DATA LINES:
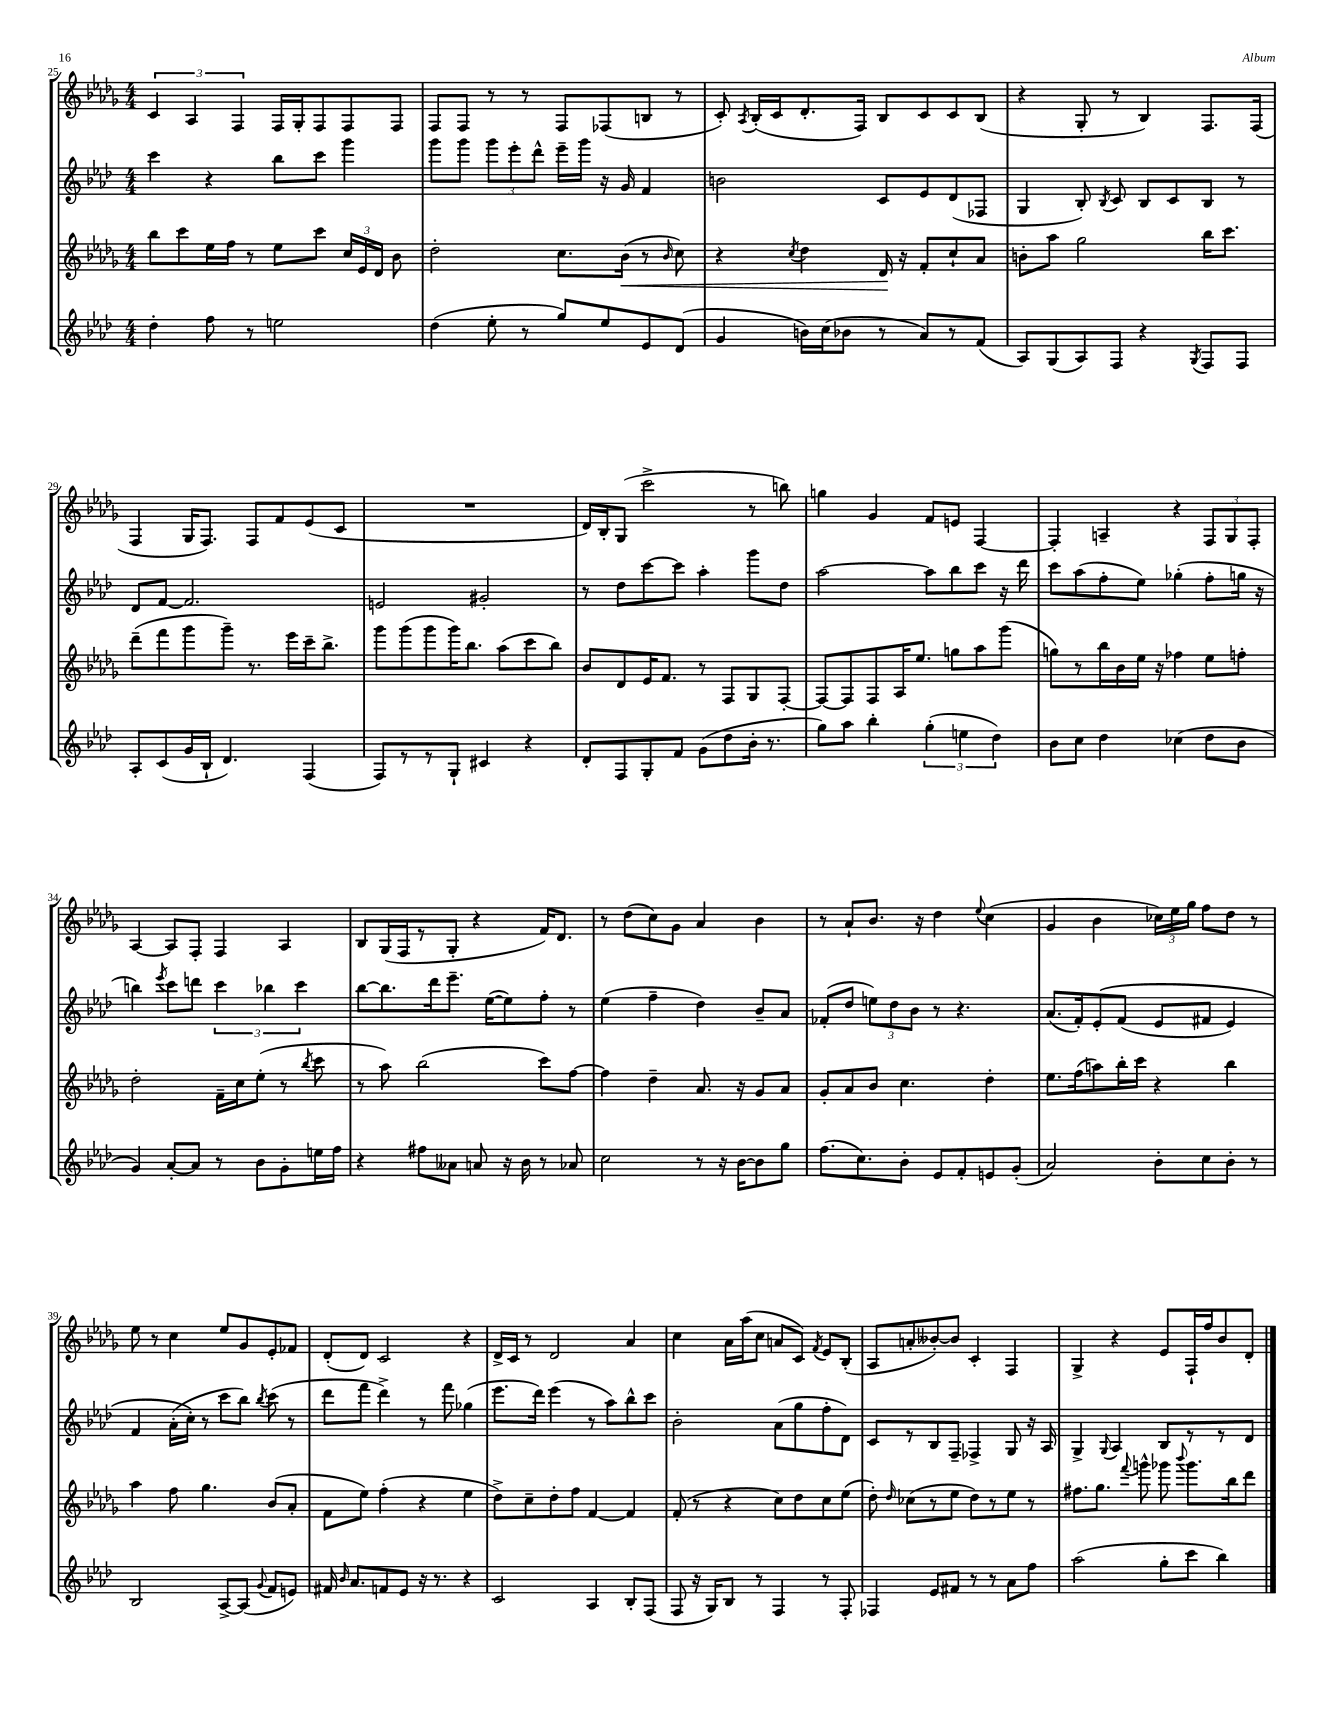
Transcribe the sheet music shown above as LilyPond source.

---

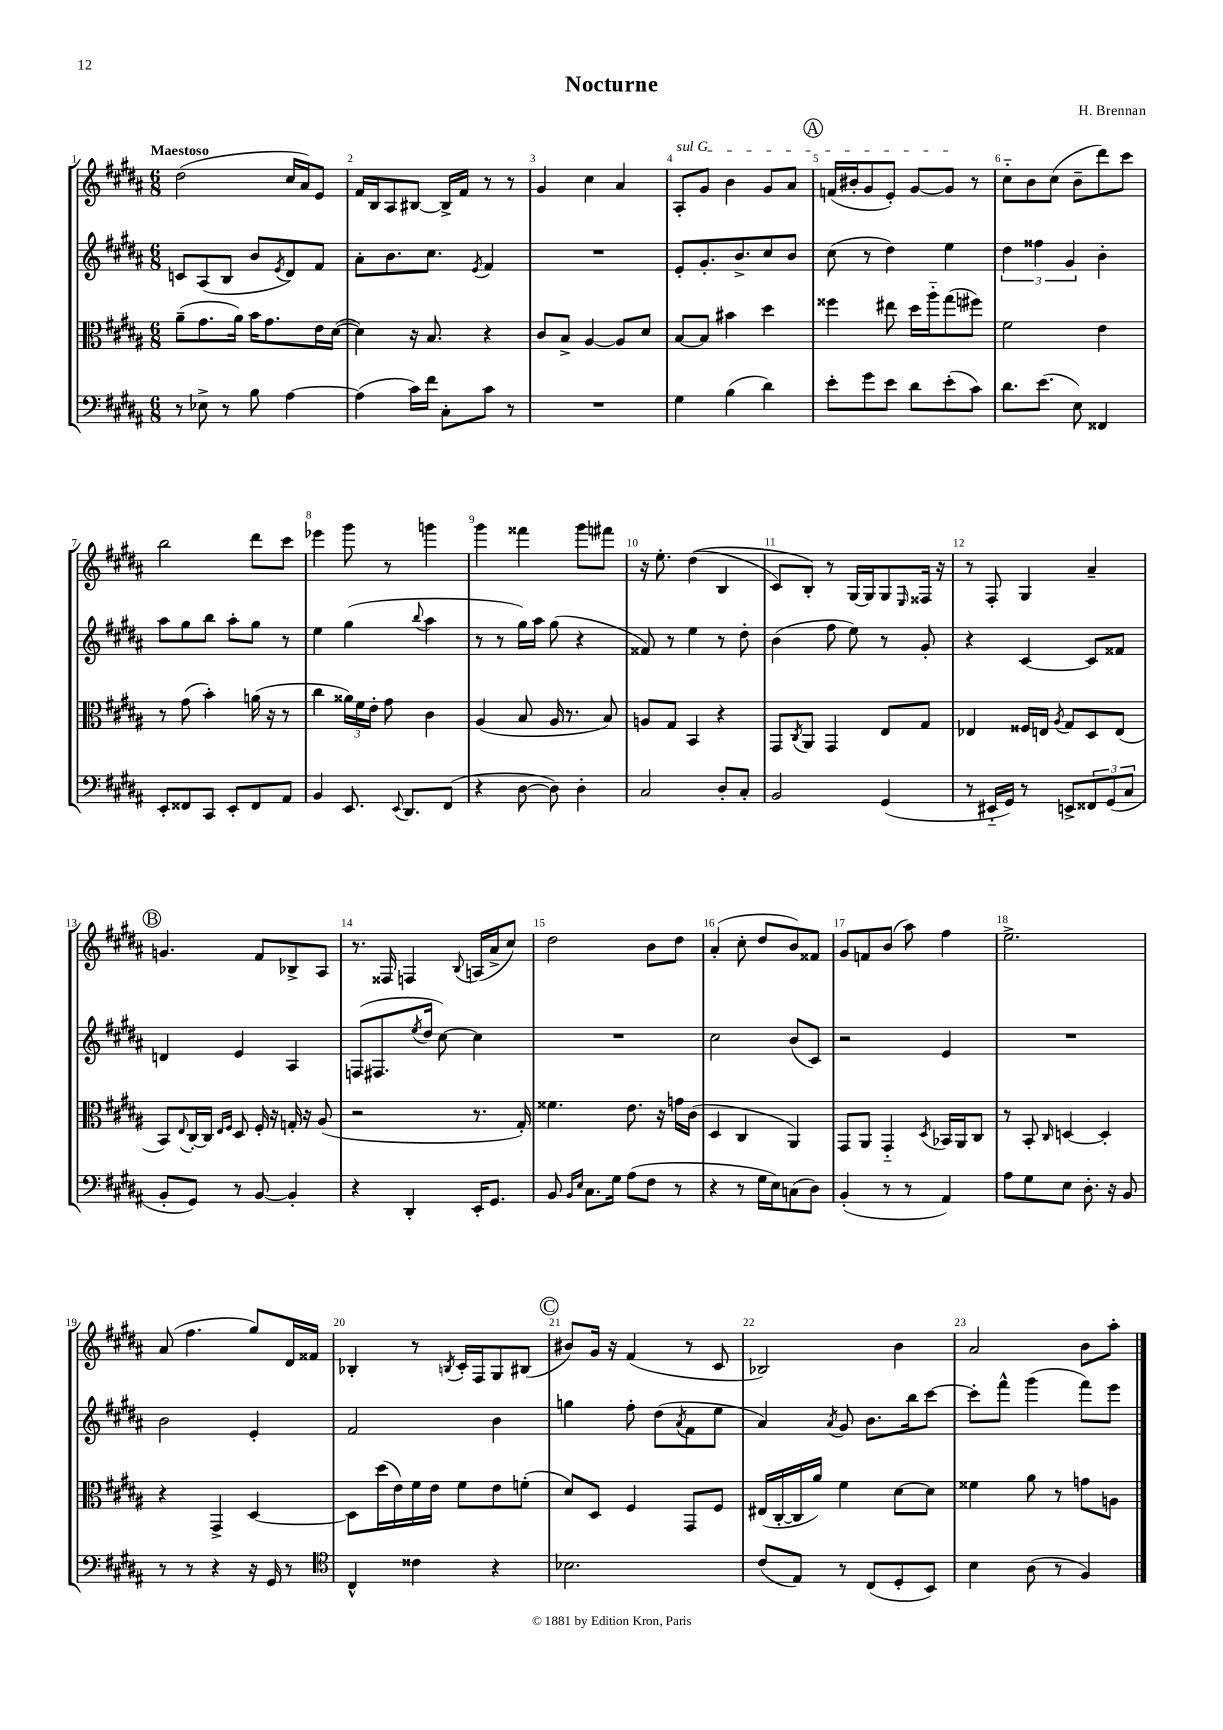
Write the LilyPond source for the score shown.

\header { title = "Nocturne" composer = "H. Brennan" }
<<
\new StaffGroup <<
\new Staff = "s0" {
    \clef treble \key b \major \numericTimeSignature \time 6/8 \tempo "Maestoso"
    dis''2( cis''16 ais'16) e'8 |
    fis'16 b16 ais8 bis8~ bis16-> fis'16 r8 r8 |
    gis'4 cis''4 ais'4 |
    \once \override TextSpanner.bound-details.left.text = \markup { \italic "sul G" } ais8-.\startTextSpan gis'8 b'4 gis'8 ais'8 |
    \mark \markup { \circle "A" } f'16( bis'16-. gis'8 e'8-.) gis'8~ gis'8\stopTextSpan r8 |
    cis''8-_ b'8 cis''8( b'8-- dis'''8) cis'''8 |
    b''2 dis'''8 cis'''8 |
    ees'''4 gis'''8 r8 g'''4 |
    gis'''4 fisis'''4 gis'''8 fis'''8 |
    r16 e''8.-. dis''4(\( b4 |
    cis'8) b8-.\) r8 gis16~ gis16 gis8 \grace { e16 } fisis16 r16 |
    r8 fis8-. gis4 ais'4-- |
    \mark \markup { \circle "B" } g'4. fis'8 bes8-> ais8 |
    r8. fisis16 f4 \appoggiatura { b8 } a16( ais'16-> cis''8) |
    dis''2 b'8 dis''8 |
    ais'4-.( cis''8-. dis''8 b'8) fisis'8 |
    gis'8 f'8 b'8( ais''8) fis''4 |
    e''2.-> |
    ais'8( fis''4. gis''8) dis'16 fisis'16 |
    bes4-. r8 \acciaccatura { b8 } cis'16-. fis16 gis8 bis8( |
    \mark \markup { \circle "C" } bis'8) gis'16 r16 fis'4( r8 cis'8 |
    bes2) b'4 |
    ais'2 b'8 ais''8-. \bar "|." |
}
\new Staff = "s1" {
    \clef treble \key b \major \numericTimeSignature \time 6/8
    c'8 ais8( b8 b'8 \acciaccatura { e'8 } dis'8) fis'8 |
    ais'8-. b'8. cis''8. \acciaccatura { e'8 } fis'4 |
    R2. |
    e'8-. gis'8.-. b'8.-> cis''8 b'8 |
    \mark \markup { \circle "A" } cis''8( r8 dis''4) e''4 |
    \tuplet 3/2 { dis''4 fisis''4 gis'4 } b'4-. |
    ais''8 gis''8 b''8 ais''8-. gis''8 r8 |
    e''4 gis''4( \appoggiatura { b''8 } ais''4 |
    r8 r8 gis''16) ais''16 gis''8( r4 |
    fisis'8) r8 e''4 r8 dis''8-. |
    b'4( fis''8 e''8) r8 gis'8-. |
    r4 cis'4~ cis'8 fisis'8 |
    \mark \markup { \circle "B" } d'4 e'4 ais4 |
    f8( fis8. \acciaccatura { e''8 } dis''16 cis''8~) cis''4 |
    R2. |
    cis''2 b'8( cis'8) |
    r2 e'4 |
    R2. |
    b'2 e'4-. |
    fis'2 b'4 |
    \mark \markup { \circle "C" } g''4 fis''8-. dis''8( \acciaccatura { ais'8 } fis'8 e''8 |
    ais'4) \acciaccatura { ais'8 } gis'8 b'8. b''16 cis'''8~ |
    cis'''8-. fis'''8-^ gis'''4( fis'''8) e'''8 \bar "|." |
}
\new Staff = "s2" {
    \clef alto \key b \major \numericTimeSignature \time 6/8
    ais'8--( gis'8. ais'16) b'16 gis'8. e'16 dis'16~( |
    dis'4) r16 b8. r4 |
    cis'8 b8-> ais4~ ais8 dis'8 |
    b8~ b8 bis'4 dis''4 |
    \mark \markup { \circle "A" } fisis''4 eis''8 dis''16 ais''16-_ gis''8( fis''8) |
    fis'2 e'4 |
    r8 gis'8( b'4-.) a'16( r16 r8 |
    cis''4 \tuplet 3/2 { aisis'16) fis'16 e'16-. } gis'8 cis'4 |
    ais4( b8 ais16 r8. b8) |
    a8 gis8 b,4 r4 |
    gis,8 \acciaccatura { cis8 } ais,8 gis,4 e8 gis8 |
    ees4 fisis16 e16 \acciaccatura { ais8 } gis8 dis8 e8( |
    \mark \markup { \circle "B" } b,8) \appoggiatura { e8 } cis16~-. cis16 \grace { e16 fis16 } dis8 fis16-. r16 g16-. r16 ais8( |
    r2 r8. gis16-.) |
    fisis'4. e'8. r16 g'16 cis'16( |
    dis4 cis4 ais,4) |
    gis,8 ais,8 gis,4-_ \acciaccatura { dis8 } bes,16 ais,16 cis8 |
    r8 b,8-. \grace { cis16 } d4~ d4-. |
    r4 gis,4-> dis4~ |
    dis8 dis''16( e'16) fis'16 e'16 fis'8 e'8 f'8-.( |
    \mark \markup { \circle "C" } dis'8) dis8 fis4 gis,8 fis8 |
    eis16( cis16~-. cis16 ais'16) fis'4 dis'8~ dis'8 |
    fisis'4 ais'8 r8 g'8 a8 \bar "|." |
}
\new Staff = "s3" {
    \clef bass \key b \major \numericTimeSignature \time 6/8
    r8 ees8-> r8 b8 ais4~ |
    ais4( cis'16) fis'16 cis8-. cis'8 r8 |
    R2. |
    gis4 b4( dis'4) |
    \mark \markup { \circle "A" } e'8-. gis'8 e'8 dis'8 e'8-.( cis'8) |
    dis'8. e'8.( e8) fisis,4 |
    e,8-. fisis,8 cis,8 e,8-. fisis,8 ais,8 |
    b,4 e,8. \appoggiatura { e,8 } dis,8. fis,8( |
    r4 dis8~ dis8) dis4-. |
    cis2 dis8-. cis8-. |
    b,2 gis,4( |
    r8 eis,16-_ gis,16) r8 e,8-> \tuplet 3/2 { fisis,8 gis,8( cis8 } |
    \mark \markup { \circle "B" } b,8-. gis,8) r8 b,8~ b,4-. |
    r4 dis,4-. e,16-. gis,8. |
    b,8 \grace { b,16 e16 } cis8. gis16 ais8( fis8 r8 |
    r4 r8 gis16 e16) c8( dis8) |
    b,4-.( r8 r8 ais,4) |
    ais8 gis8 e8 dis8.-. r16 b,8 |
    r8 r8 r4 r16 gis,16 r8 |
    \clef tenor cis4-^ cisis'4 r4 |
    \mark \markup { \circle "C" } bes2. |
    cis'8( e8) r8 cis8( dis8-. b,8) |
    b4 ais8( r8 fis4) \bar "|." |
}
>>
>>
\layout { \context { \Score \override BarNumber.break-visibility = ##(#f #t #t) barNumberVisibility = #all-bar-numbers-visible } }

...

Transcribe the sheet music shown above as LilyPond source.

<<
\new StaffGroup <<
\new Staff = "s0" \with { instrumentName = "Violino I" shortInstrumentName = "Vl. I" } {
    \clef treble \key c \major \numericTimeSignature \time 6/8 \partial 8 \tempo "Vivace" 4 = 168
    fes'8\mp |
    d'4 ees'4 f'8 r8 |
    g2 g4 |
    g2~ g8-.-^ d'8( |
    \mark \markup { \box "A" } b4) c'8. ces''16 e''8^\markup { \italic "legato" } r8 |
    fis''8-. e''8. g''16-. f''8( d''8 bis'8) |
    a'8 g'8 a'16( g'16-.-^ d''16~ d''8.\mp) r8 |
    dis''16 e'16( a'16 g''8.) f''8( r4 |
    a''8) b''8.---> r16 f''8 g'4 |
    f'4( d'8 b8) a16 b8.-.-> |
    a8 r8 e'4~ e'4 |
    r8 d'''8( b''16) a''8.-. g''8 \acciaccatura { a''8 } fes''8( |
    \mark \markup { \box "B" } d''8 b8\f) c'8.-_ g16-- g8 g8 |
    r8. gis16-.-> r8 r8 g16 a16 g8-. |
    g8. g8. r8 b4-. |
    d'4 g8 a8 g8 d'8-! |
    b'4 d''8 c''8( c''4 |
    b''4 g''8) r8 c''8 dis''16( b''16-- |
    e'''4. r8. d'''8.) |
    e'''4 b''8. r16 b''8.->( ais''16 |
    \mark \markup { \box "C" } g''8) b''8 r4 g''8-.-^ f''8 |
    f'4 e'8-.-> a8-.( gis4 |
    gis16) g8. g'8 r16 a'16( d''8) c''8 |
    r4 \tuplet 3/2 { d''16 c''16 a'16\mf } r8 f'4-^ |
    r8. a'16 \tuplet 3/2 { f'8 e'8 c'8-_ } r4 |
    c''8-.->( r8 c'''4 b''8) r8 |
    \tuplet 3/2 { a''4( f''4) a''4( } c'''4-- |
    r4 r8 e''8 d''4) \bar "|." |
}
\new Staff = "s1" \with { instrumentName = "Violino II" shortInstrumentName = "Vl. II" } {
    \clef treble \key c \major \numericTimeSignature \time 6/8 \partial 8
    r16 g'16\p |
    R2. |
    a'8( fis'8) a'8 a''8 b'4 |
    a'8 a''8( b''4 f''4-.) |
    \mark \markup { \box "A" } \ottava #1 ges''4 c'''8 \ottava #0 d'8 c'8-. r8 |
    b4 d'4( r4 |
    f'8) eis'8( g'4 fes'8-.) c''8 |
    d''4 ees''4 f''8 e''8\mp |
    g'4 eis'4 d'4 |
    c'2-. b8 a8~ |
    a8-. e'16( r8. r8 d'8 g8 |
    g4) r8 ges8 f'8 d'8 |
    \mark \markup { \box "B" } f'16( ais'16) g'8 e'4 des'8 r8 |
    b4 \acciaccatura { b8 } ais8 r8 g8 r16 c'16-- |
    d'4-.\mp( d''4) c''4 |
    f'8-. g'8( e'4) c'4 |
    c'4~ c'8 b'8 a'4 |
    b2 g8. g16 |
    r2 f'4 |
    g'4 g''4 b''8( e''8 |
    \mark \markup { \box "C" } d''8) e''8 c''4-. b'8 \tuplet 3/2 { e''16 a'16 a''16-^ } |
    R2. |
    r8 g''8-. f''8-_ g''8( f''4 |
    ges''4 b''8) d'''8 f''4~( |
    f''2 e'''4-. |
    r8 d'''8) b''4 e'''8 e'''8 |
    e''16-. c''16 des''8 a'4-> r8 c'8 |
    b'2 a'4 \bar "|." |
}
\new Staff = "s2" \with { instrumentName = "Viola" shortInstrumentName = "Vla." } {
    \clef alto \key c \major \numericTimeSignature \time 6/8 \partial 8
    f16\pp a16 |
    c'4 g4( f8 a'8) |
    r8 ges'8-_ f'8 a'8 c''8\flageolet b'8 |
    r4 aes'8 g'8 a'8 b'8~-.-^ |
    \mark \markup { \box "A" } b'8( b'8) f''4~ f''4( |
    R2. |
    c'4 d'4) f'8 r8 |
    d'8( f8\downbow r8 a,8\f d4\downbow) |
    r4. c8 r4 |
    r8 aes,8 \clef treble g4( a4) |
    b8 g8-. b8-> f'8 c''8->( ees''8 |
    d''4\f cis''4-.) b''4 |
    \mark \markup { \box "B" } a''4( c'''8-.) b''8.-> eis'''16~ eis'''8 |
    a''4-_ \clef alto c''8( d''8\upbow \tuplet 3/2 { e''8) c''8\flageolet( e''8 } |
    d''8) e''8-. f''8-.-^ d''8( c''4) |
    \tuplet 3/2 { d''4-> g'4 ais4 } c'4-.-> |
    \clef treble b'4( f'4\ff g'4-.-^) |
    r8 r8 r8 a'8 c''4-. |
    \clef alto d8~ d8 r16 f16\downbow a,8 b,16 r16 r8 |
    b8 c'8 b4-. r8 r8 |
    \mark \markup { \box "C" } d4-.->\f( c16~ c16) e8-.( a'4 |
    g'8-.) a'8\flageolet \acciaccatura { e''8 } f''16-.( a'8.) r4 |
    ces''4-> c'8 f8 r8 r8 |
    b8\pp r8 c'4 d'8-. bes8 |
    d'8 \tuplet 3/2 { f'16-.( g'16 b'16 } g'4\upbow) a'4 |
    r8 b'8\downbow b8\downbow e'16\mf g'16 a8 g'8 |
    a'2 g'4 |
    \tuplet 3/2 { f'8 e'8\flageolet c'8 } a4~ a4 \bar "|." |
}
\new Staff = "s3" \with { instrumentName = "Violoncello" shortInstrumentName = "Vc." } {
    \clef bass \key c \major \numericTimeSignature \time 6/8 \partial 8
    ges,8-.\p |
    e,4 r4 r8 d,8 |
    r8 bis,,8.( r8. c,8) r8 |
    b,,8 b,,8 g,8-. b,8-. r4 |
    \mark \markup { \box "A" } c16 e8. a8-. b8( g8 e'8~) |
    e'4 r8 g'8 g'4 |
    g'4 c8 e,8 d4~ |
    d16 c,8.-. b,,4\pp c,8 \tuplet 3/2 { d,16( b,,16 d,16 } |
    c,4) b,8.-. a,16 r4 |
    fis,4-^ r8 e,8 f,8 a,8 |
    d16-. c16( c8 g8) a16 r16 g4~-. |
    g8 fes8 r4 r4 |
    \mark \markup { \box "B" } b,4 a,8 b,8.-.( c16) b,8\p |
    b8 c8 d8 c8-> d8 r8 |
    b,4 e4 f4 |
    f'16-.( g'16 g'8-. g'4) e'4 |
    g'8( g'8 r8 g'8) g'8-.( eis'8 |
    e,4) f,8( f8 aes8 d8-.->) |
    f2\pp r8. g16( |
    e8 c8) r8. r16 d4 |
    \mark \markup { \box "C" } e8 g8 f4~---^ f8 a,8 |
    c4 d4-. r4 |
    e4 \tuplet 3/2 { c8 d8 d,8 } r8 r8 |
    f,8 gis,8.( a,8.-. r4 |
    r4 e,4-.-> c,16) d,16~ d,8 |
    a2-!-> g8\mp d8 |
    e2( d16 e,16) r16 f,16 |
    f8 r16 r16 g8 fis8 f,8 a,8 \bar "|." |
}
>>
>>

EXERCISE BRIEF:
Work out how many lines of the entries above contain the word "Violino", and give only that number.

WRITTEN SOLUTION:
2